■ WHAT IS NEEDED
Go over the data and copy out each line with "green" in it.

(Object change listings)
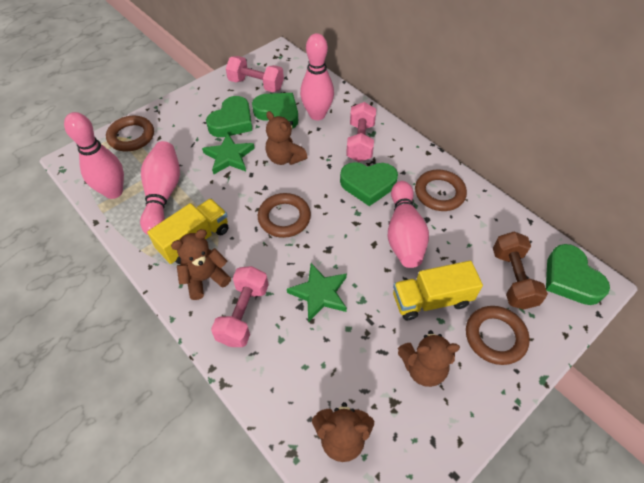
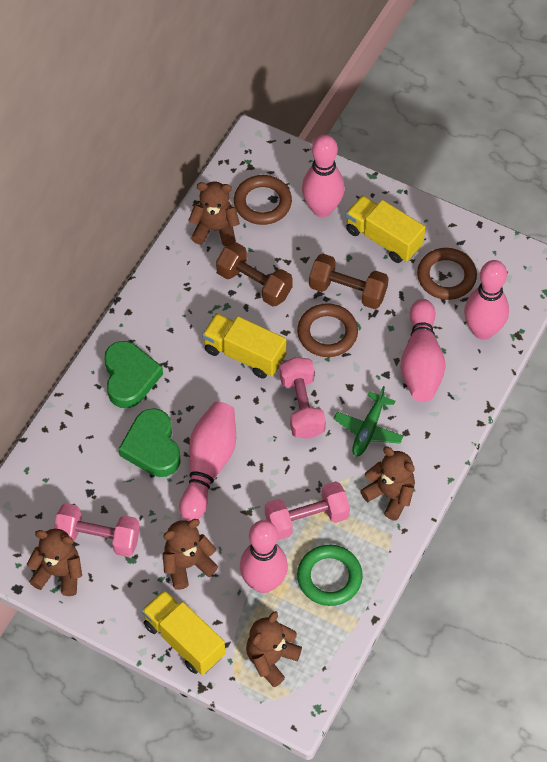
brown dumbbell: 1 -> 2
brown ring: 4 -> 3
brown teddy bear: 4 -> 5
green heart: 4 -> 2
green plane: 0 -> 1
green ring: 0 -> 1
green star: 2 -> 0
pink bowling pin: 4 -> 5
yellow truck: 2 -> 3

■ RESULT OF THE EXERCISE
green heart: 4 -> 2
green plane: 0 -> 1
green ring: 0 -> 1
green star: 2 -> 0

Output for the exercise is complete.